Copy each record exactly as it reads, leaving out any pictures it holds.

[[ PROVIDED RECORDS open ]]

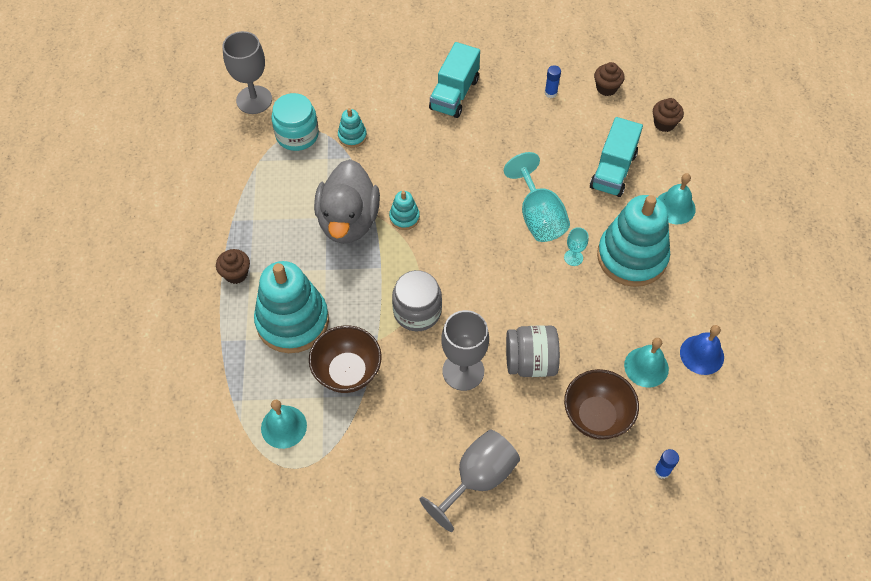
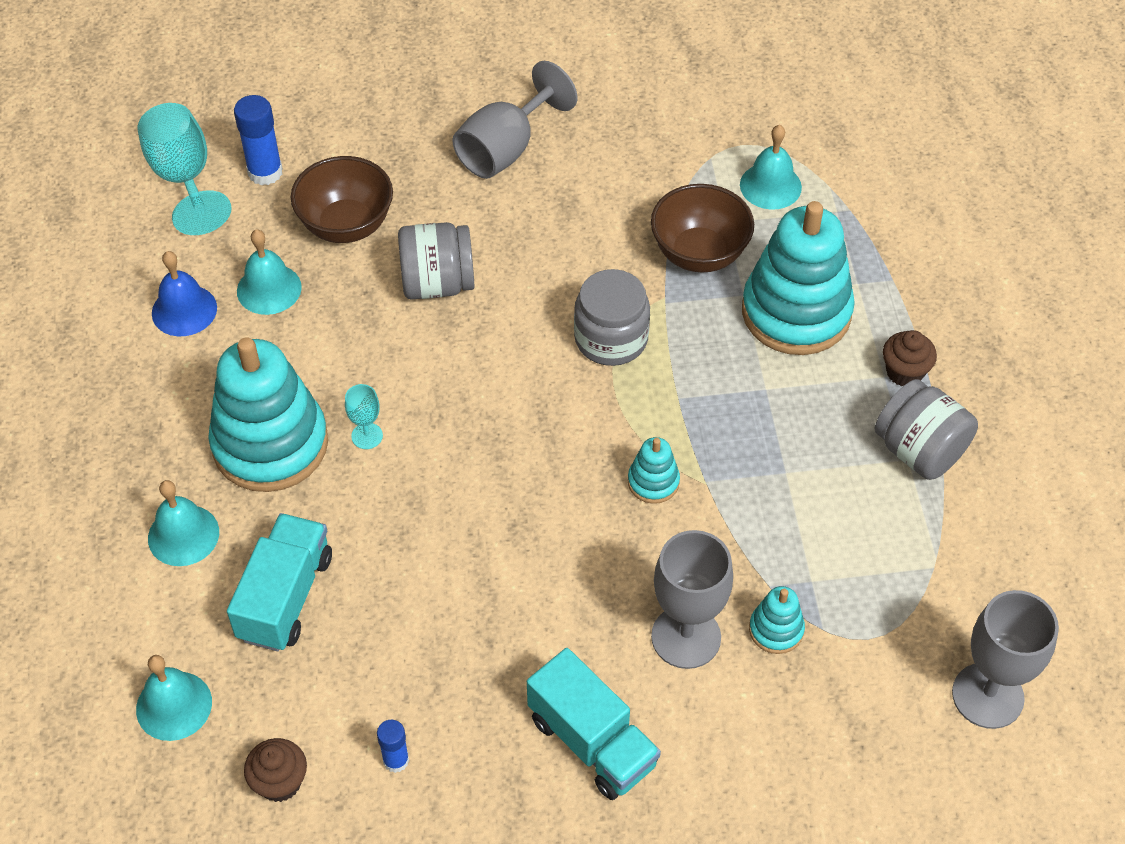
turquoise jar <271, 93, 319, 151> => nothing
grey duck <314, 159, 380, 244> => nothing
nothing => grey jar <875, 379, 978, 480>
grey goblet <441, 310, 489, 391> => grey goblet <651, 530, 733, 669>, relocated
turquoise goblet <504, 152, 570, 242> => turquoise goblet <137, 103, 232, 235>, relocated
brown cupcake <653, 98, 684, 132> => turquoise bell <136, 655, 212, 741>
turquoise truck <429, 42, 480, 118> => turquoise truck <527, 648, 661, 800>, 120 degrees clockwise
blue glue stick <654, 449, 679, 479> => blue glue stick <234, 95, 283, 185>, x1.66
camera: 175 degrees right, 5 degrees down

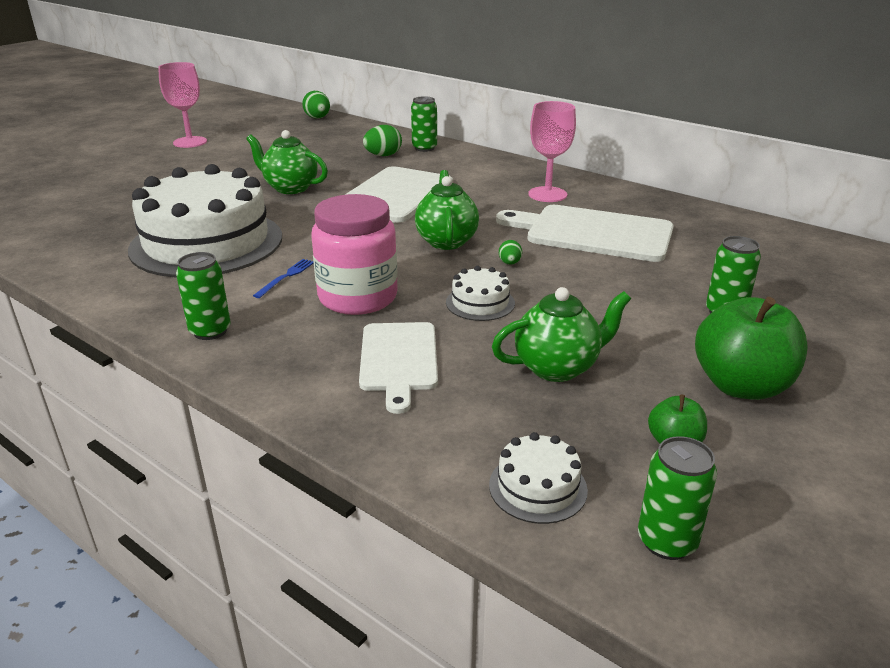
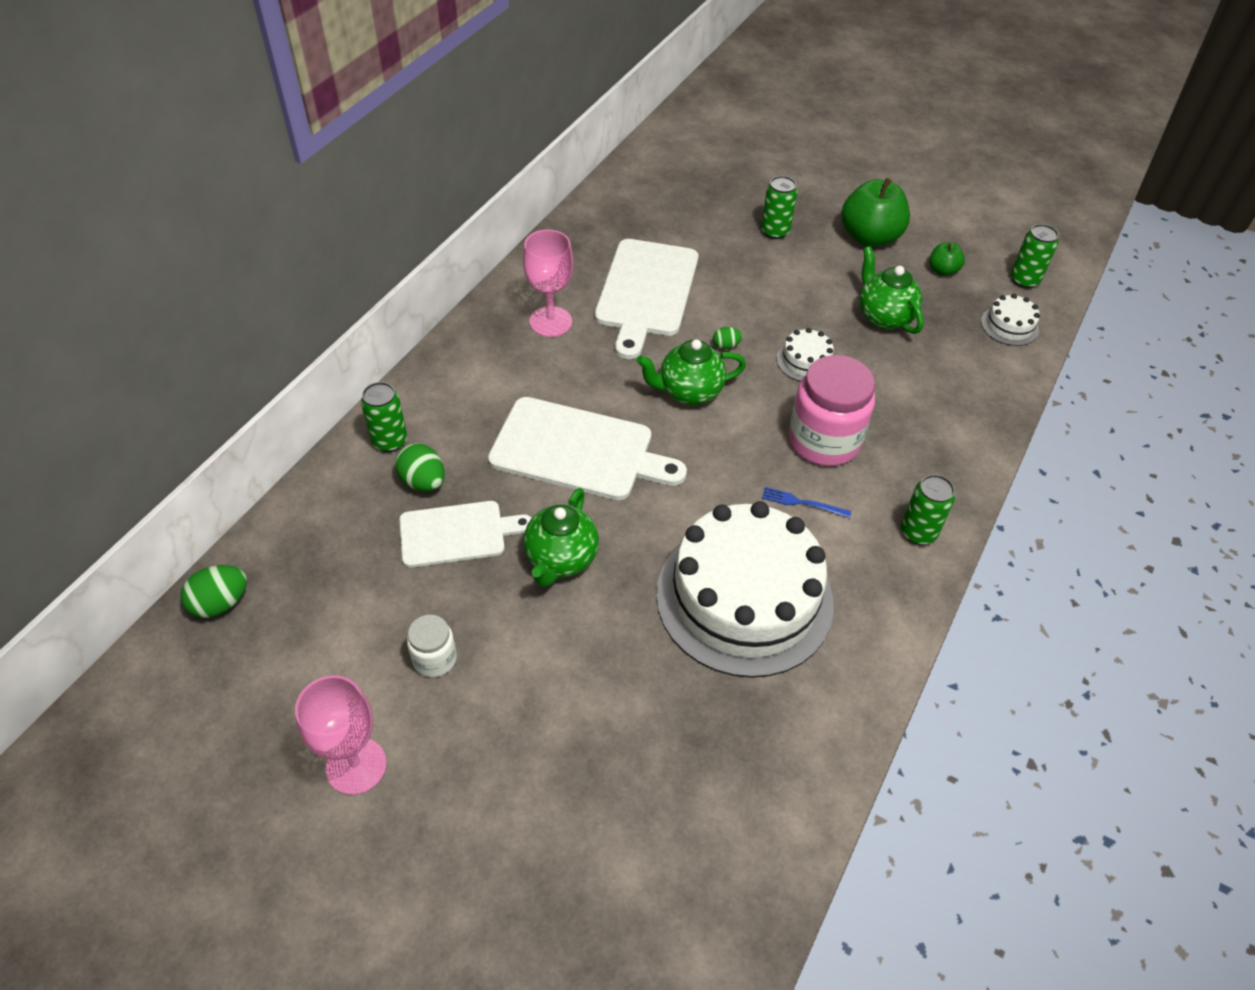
nothing => white jar <407, 615, 457, 677>
white cutting board <359, 322, 438, 414> => white cutting board <399, 501, 531, 567>, relocated
camera: 100 degrees left, 20 degrees up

[[ PROVIDED RECORDS closed ]]

## SOLUTION TO THE EXERCISE
turquoise jar <271, 93, 319, 151> => nothing
grey duck <314, 159, 380, 244> => nothing
nothing => grey jar <875, 379, 978, 480>
grey goblet <441, 310, 489, 391> => grey goblet <651, 530, 733, 669>, relocated
turquoise goblet <504, 152, 570, 242> => turquoise goblet <137, 103, 232, 235>, relocated
brown cupcake <653, 98, 684, 132> => turquoise bell <136, 655, 212, 741>
turquoise truck <429, 42, 480, 118> => turquoise truck <527, 648, 661, 800>, 120 degrees clockwise
blue glue stick <654, 449, 679, 479> => blue glue stick <234, 95, 283, 185>, x1.66
camera: 175 degrees right, 5 degrees down

nothing => white jar <407, 615, 457, 677>
white cutting board <359, 322, 438, 414> => white cutting board <399, 501, 531, 567>, relocated
camera: 100 degrees left, 20 degrees up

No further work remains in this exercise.